▶ _What the task asks_
Since pictures do not belong in the copy, please repeat every record below exactly without them.

▶ _Stored data entries_
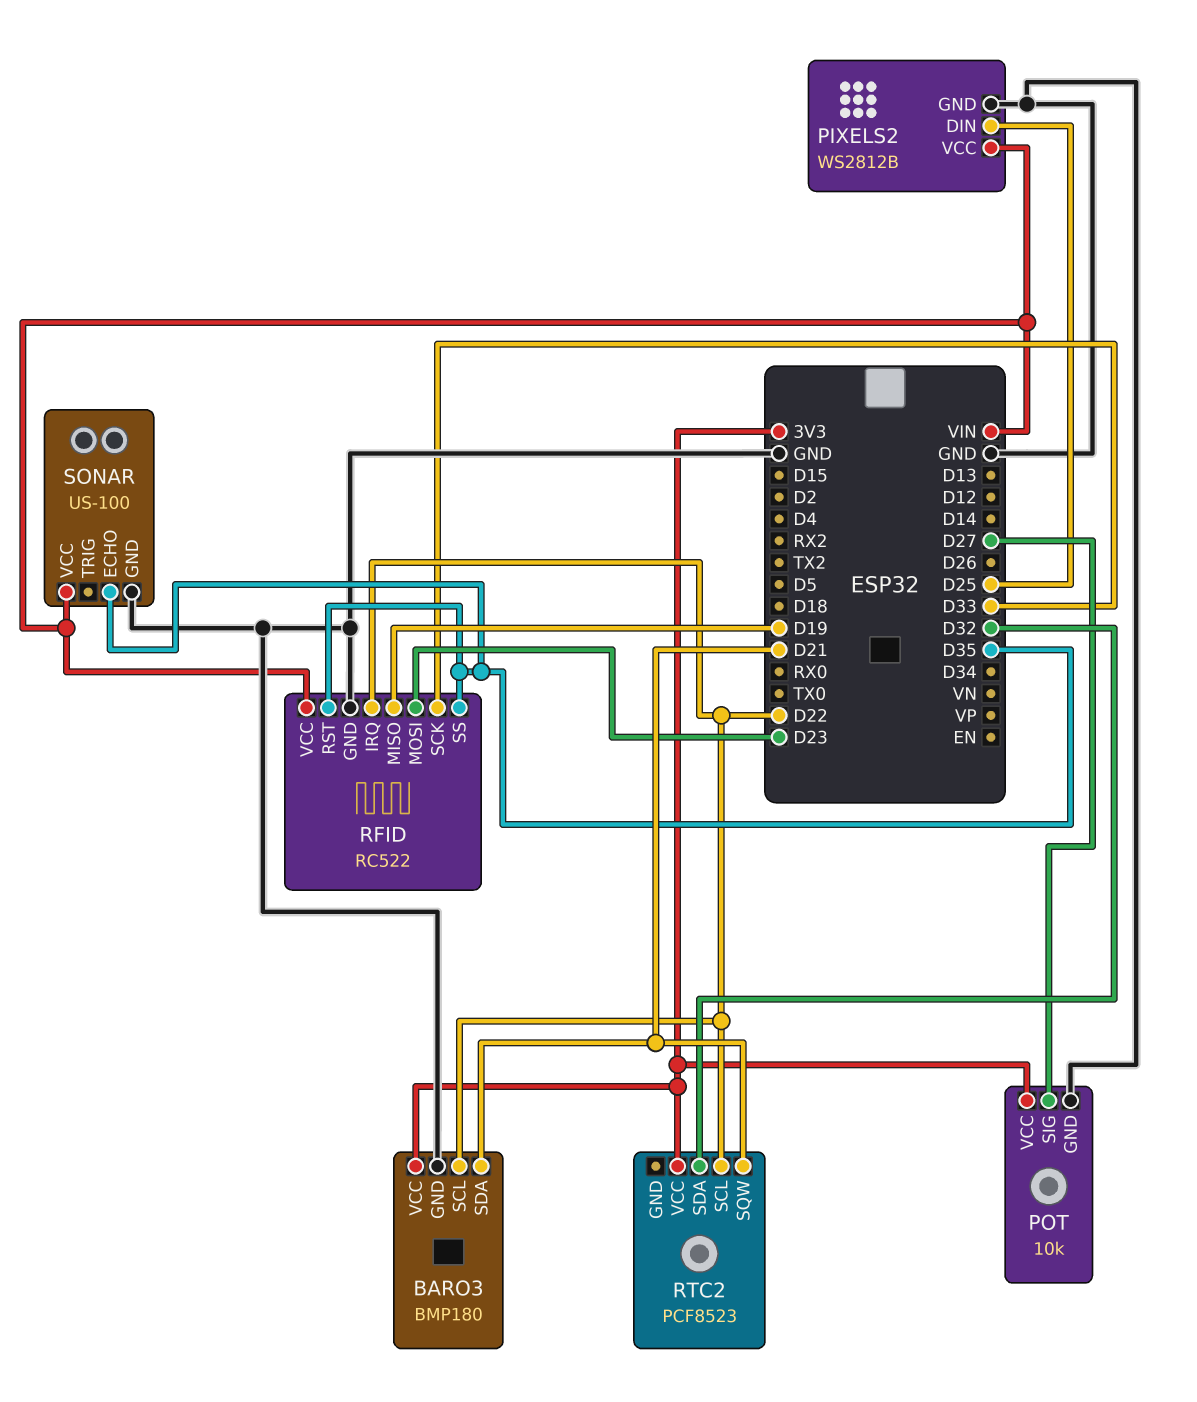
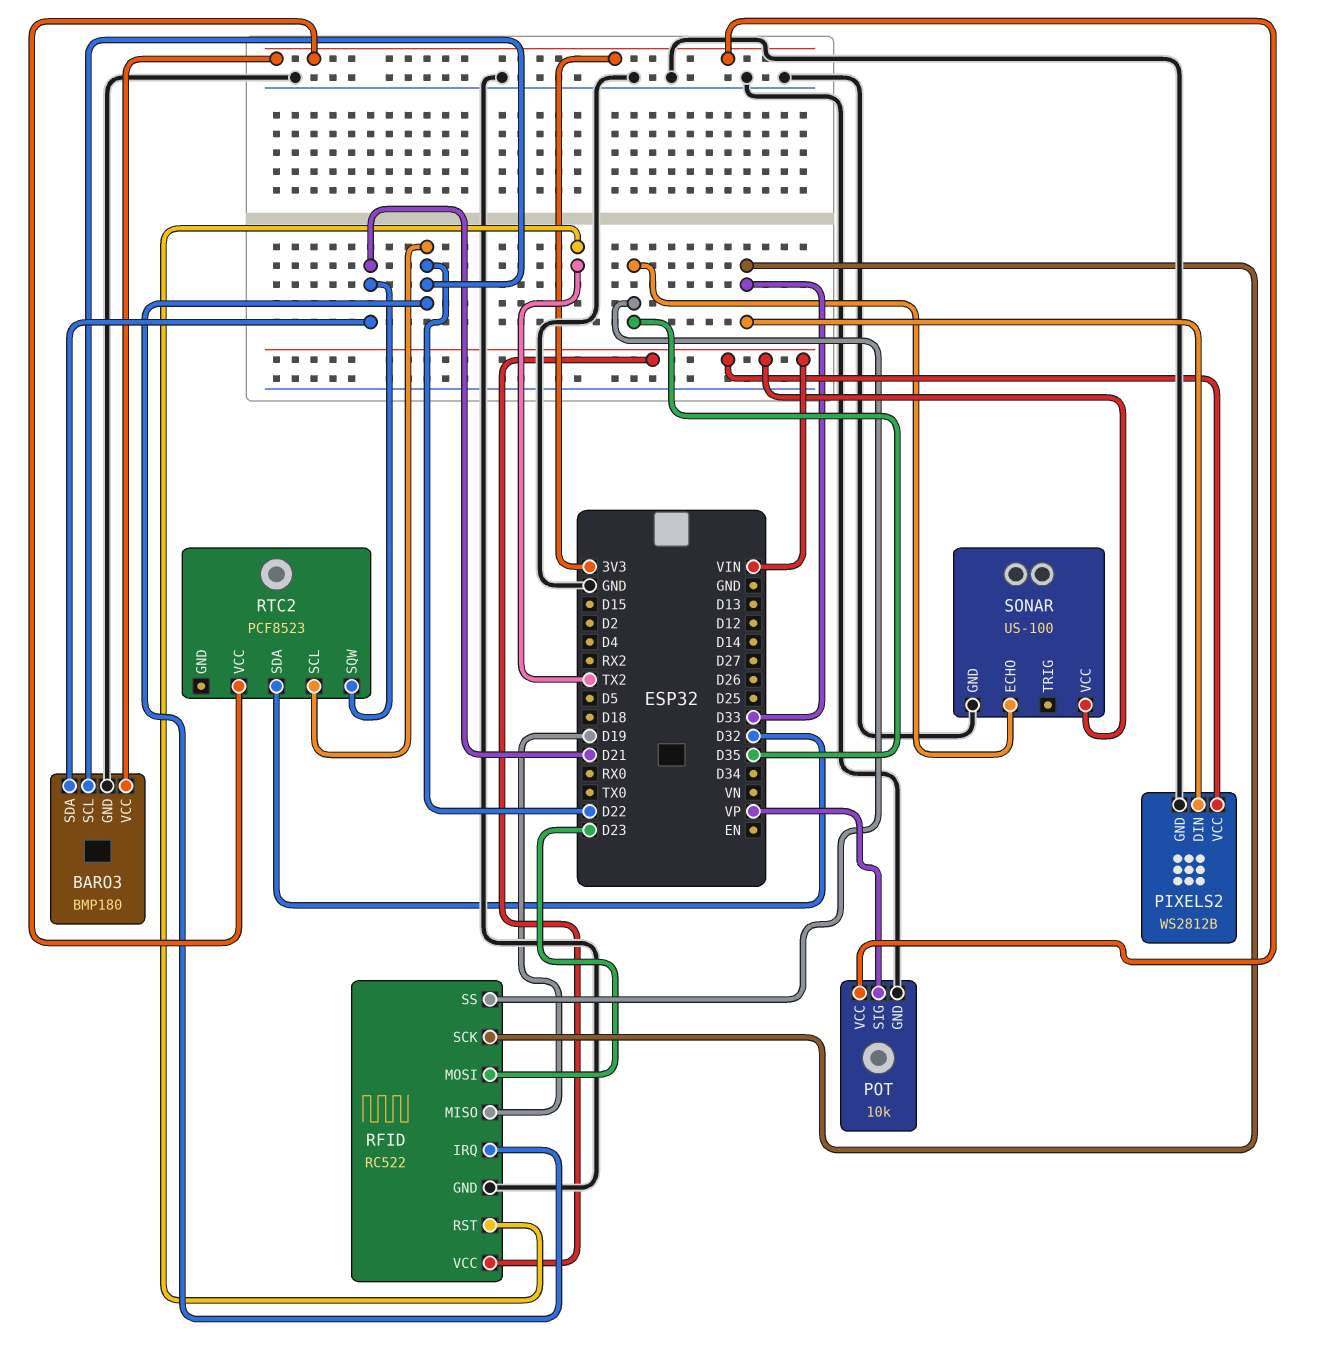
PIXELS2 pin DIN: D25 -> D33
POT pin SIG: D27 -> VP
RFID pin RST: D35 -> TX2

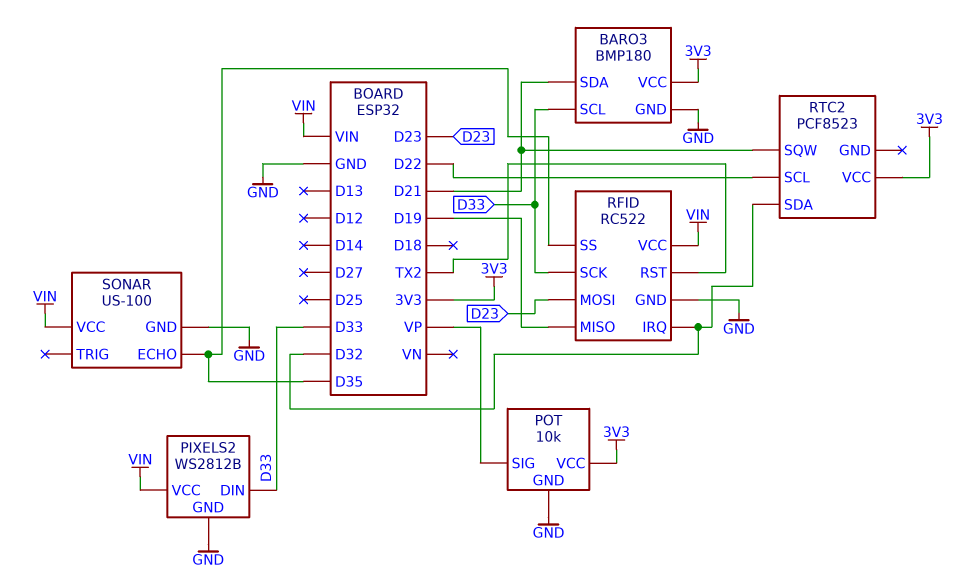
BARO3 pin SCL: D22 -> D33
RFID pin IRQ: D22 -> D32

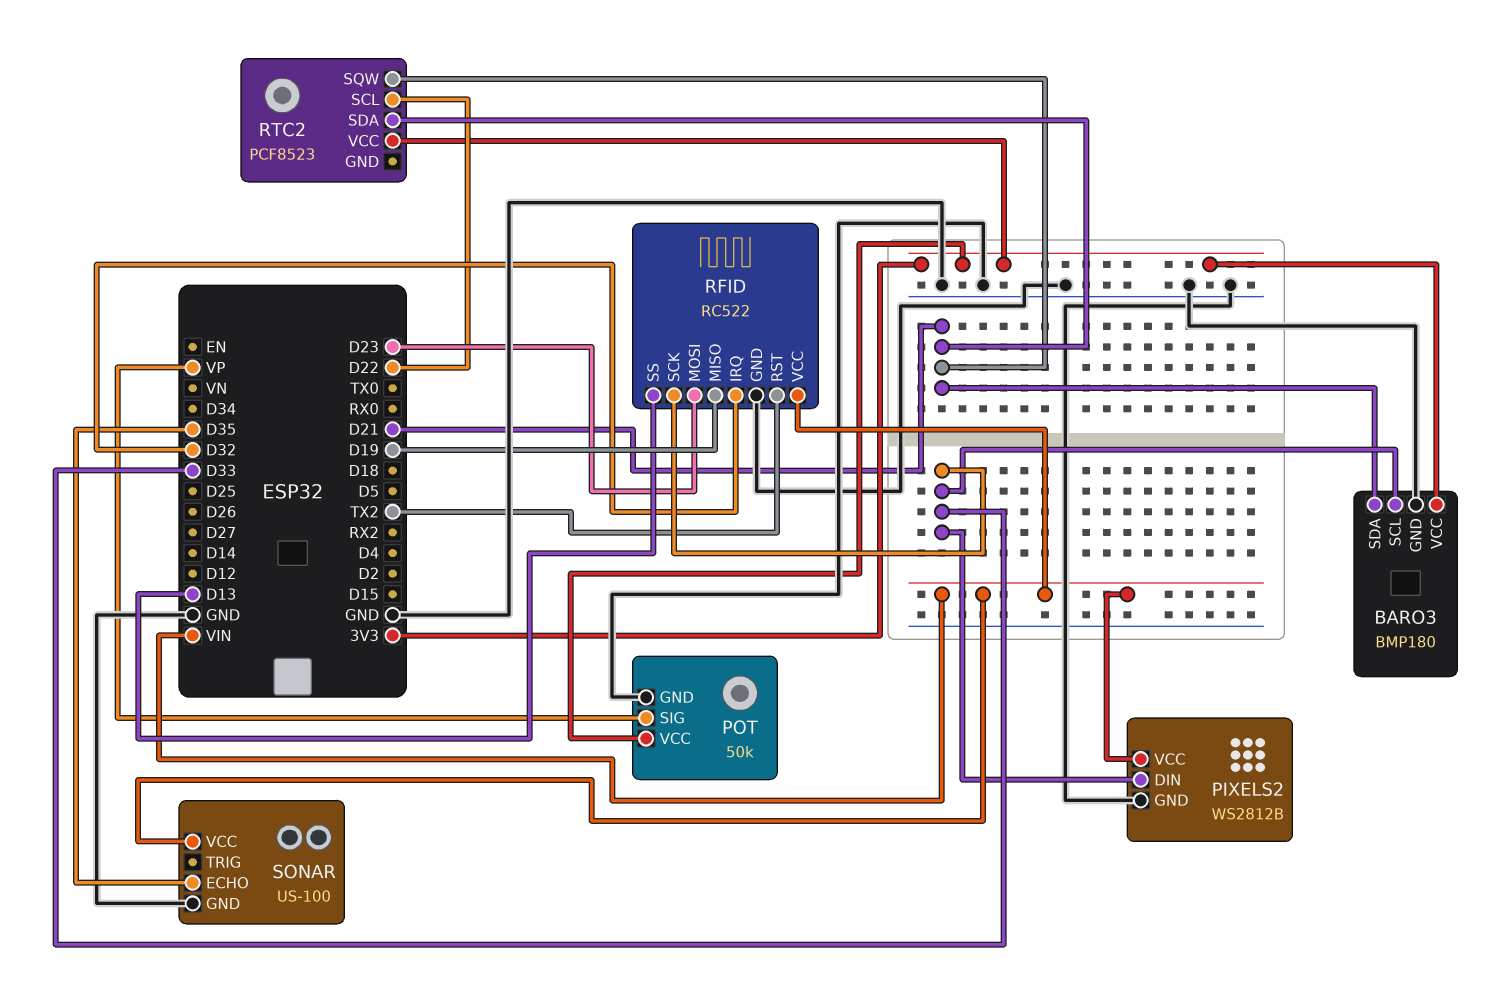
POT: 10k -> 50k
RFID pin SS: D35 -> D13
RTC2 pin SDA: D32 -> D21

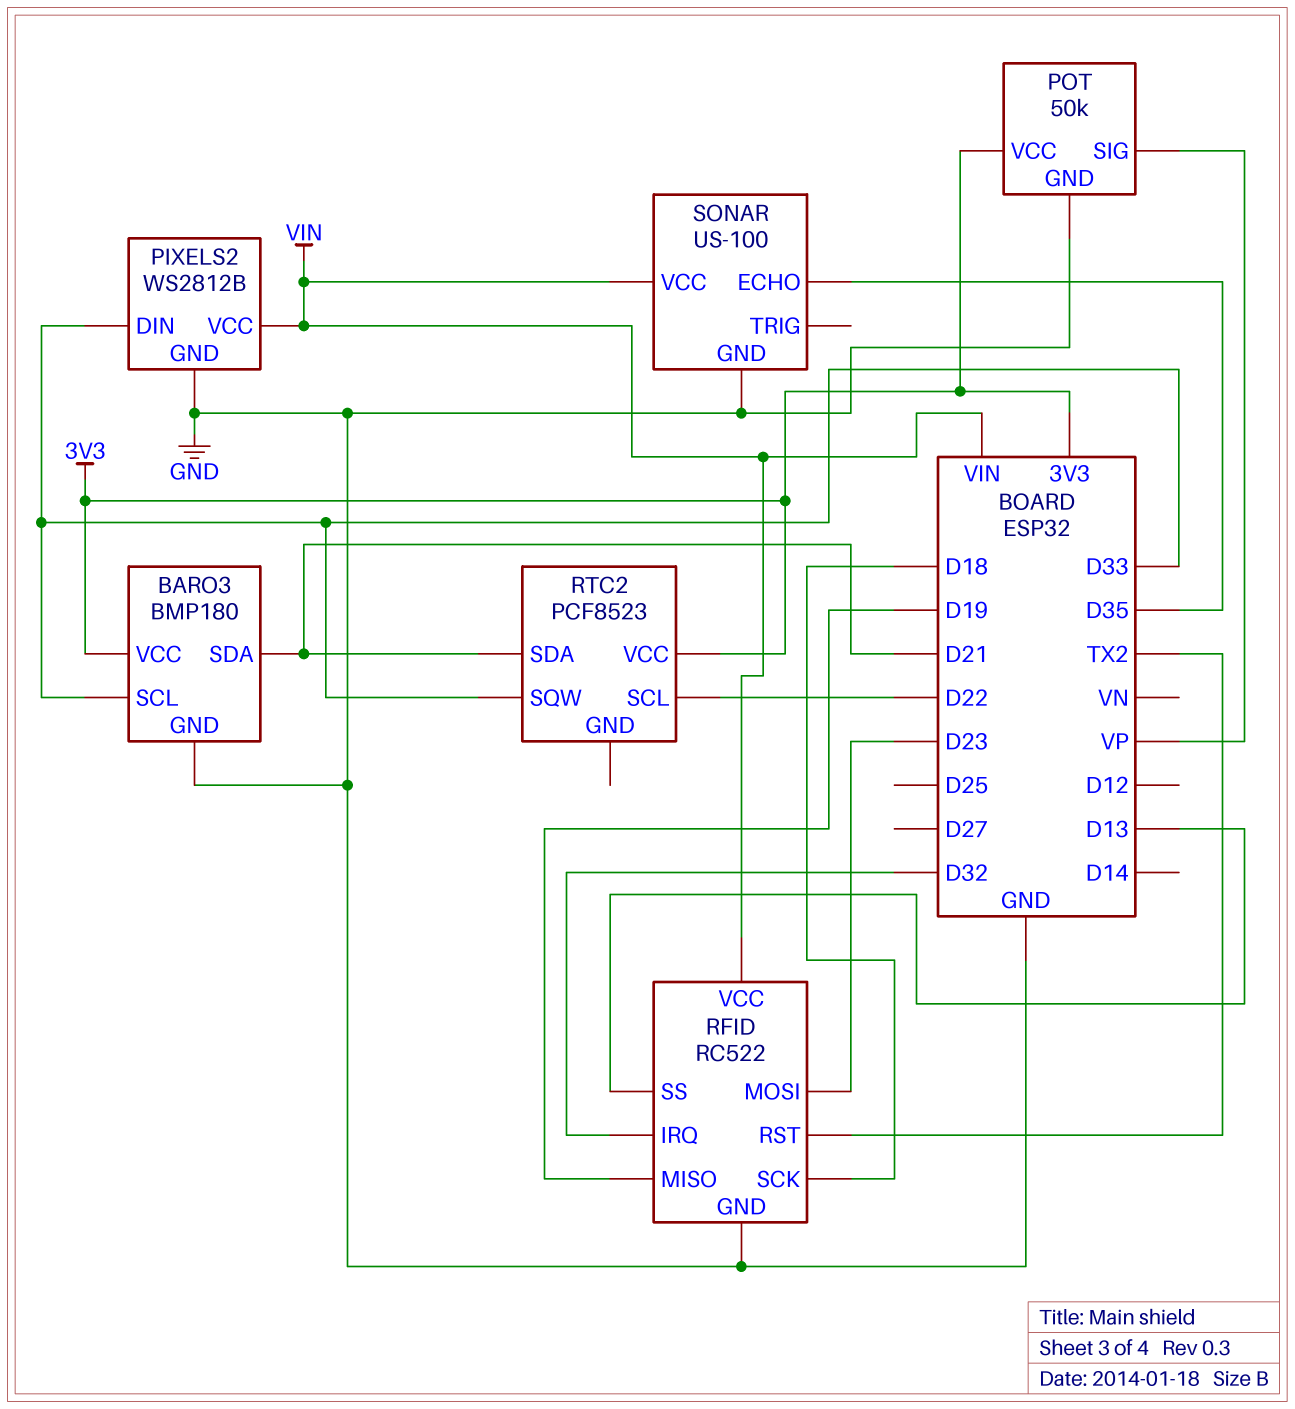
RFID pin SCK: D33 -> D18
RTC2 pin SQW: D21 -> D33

▶ _Written response_
PIXELS2 pin DIN: D25 -> D33
POT pin SIG: D27 -> VP
RFID pin RST: D35 -> TX2

BARO3 pin SCL: D22 -> D33
RFID pin IRQ: D22 -> D32

POT: 10k -> 50k
RFID pin SS: D35 -> D13
RTC2 pin SDA: D32 -> D21

RFID pin SCK: D33 -> D18
RTC2 pin SQW: D21 -> D33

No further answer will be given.